The lines below that include the word "size" are to be reported.

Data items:
<<<<

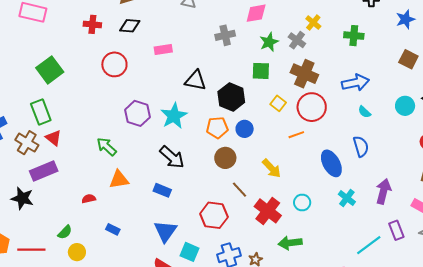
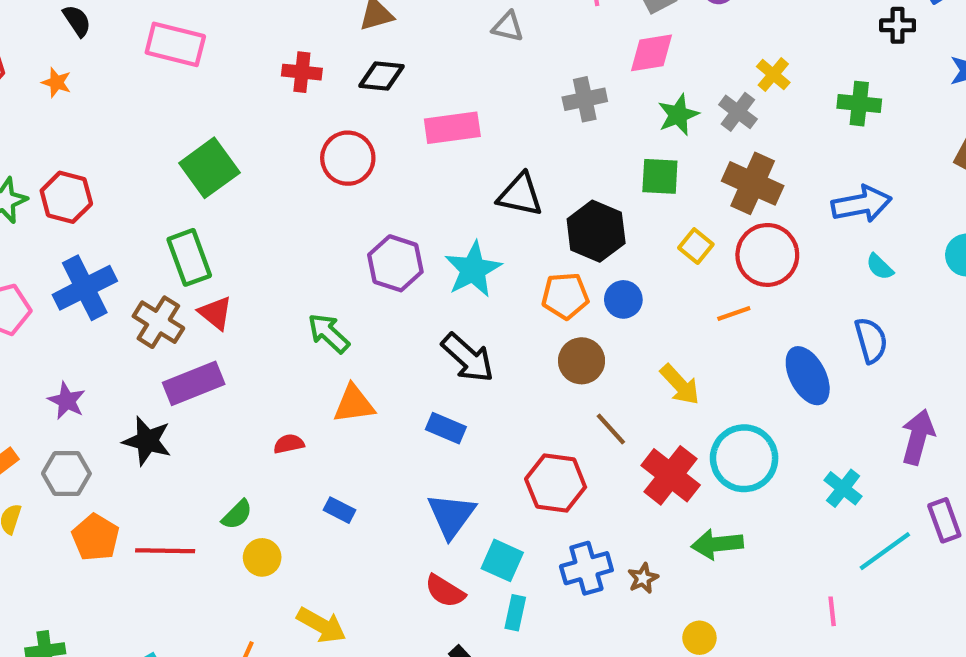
pink rectangle: (163, 50) -> (452, 128), size x1.4
cyan cross: (347, 198) -> (843, 488), moved
cyan circle: (302, 203) -> (744, 458), size x1.8

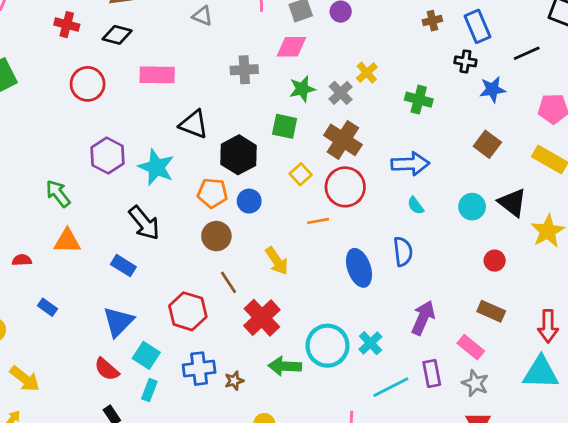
black cross: (898, 25) -> (465, 61), moved
cyan star: (473, 269) -> (156, 167), turned -30
cyan circle: (744, 458) -> (328, 346), moved

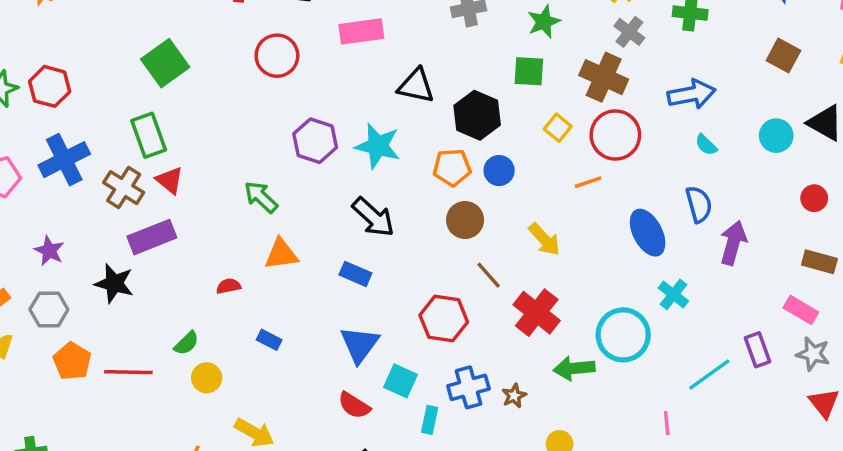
gray cross: (341, 93) -> (629, 32), moved
purple arrow: (423, 318) -> (733, 243), moved
cyan cross: (370, 343) -> (673, 294), moved
cyan rectangle: (149, 390) -> (430, 420), moved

>>>>

Exercise answer:
pink rectangle: (163, 50) -> (452, 128), size x1.4
cyan circle: (302, 203) -> (744, 458), size x1.8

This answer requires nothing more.